Task brief →
Could you copy word for word the part of the records below that opens with the line containing "black star: moved 2 px up" and closes with the line containing "orange triangle: moved 1 px right, 6 px down"? Omit the pictures from your copy.

:: Entries ::

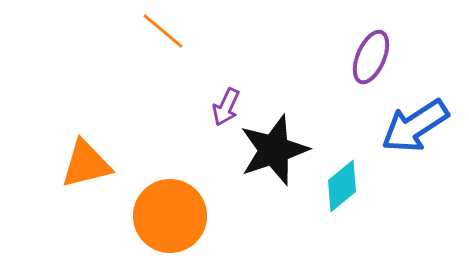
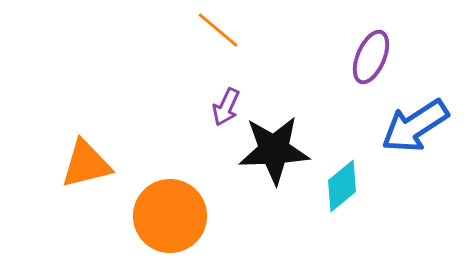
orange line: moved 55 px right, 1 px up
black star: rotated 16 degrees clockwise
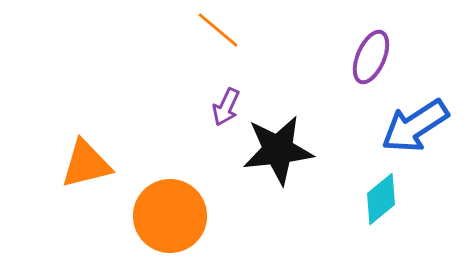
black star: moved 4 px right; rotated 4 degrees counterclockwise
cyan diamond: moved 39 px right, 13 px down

:::
:: Entries ::

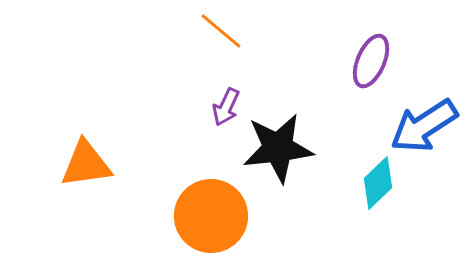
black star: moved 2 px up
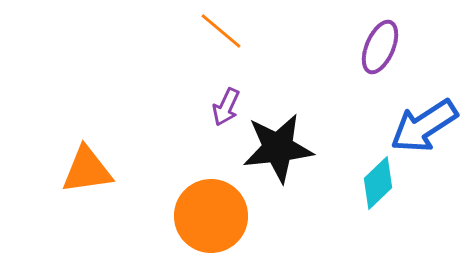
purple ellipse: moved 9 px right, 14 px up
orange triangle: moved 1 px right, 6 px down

:::

Final answer →
black star: moved 2 px up
purple ellipse: moved 9 px right, 14 px up
orange triangle: moved 1 px right, 6 px down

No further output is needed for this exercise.